**Exercise prompt:**
Copy whichever lines of the data hold the word "moved".

────────

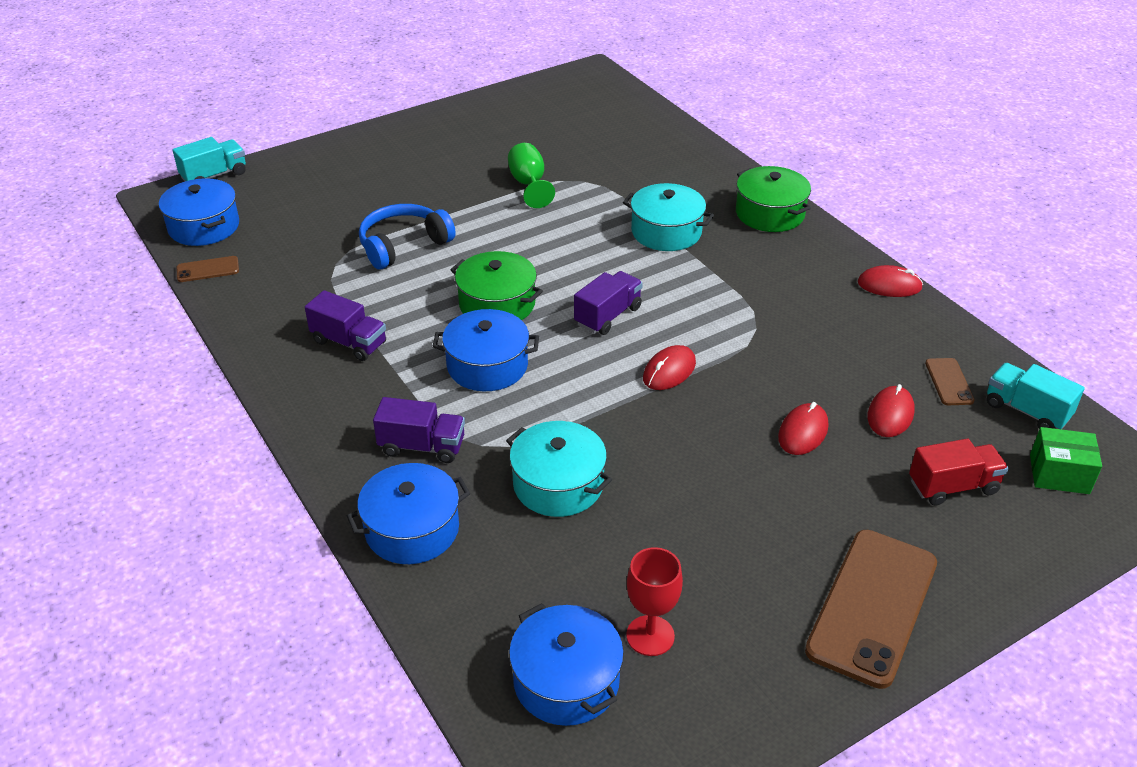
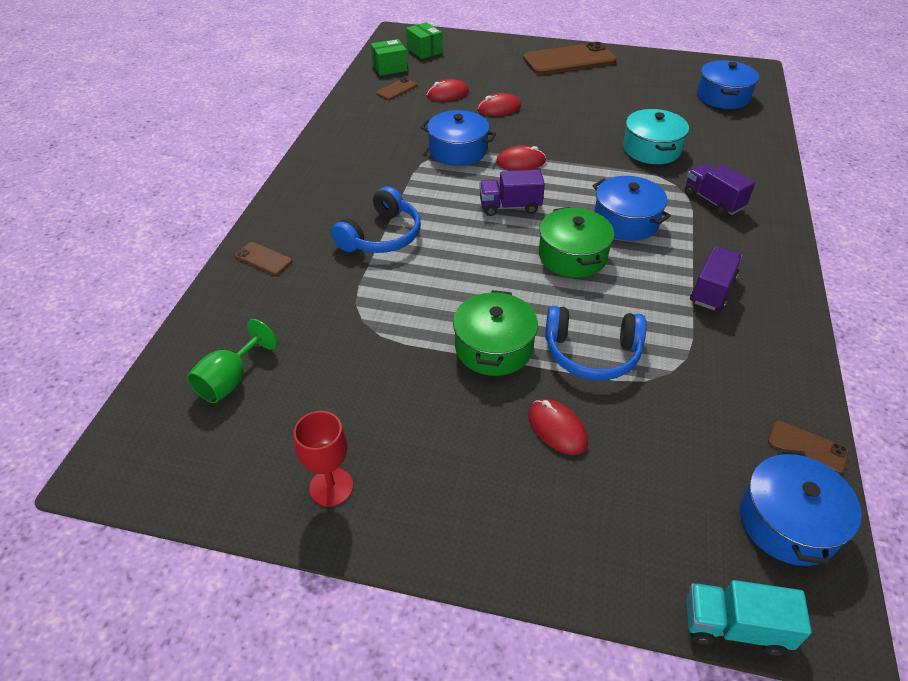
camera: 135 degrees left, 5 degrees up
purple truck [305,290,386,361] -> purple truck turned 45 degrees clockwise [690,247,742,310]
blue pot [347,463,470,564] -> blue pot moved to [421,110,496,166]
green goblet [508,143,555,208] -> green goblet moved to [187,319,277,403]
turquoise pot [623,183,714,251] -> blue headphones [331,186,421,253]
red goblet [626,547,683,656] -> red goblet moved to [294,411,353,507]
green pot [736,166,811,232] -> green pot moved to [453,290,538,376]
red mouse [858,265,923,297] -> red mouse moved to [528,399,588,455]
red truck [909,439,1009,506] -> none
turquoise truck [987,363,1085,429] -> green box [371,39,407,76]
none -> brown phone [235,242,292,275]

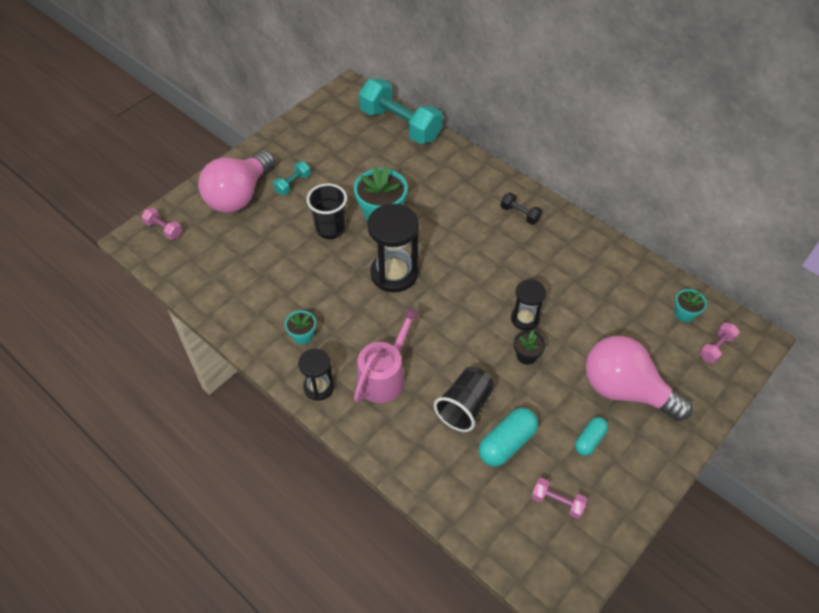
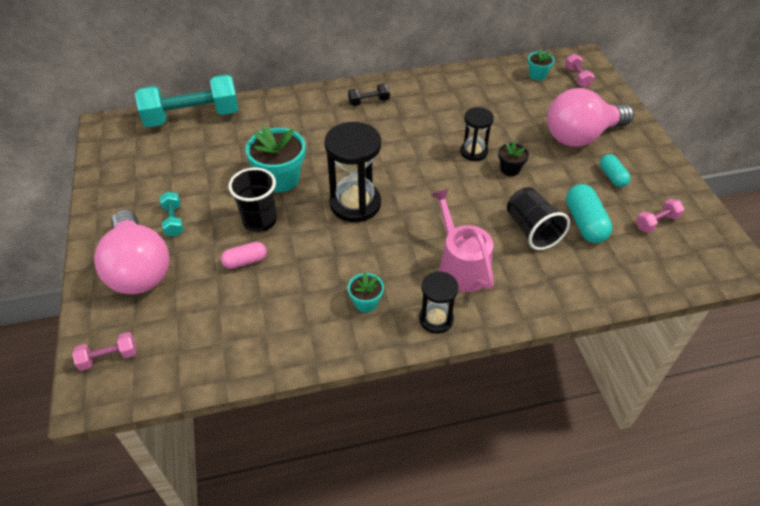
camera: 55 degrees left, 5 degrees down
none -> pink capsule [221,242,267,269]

────────

**Written answer:**
blue pot [347,463,470,564] -> blue pot moved to [421,110,496,166]
green goblet [508,143,555,208] -> green goblet moved to [187,319,277,403]
red goblet [626,547,683,656] -> red goblet moved to [294,411,353,507]
green pot [736,166,811,232] -> green pot moved to [453,290,538,376]
red mouse [858,265,923,297] -> red mouse moved to [528,399,588,455]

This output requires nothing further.